Data shown >>
+ + +

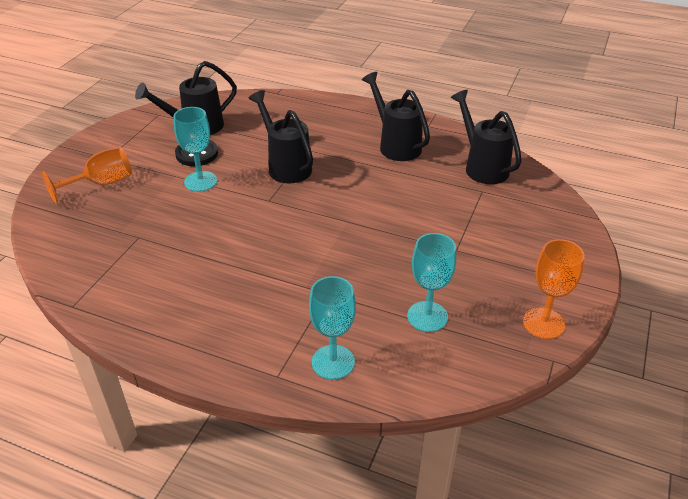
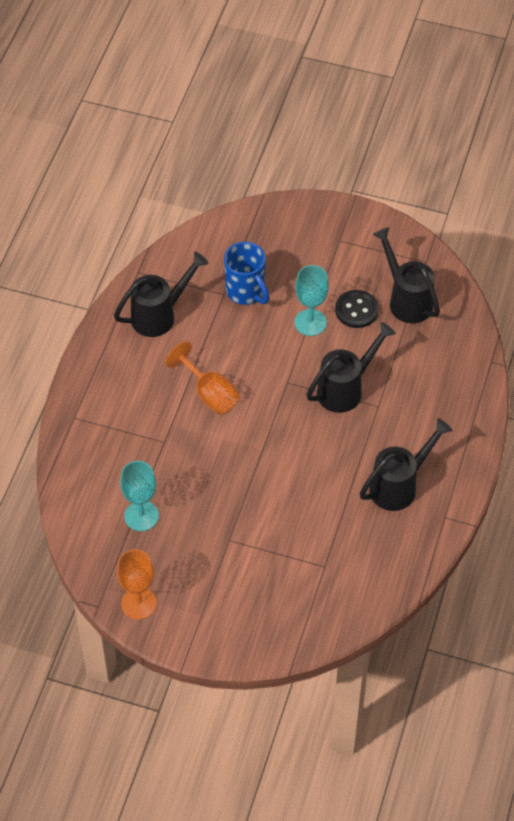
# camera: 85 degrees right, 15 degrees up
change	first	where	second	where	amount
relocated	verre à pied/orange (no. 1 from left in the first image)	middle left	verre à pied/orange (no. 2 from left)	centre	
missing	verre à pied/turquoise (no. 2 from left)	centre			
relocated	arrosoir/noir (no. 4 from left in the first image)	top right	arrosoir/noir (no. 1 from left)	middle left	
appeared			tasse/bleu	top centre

+ + +

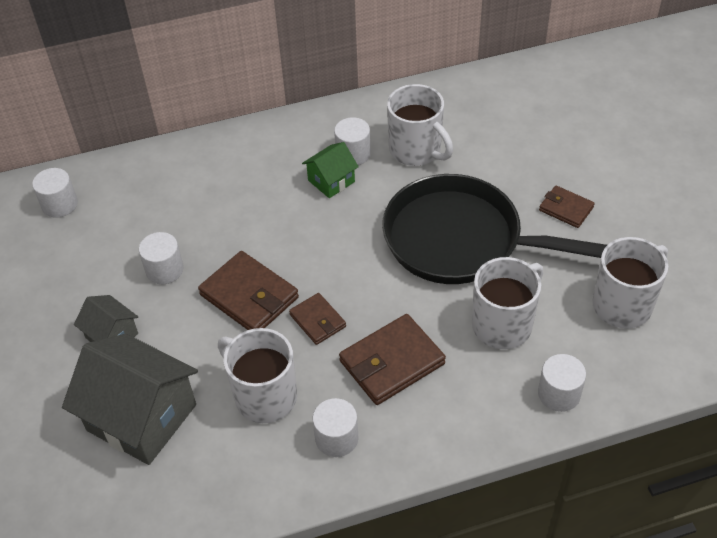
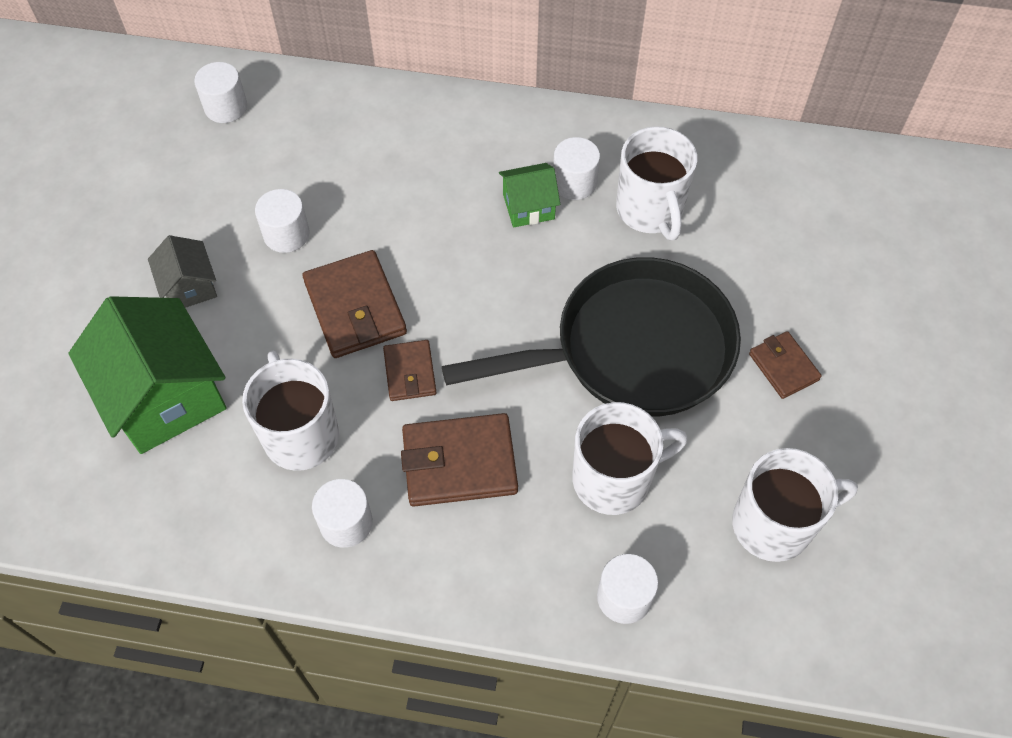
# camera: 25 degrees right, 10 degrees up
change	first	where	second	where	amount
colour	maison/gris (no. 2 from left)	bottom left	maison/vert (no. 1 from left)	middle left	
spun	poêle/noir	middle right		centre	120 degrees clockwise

+ + +

What is expected >> One stretch of the lines above is wanted, from the line that contains "# camera: 85 degrees right, 15 degrees up" through the line that contains "à pied/turquoise (no.". Output it exactly.

Response to the exercise >>
# camera: 85 degrees right, 15 degrees up
change	first	where	second	where	amount
relocated	verre à pied/orange (no. 1 from left in the first image)	middle left	verre à pied/orange (no. 2 from left)	centre	
missing	verre à pied/turquoise (no. 2 from left)	centre			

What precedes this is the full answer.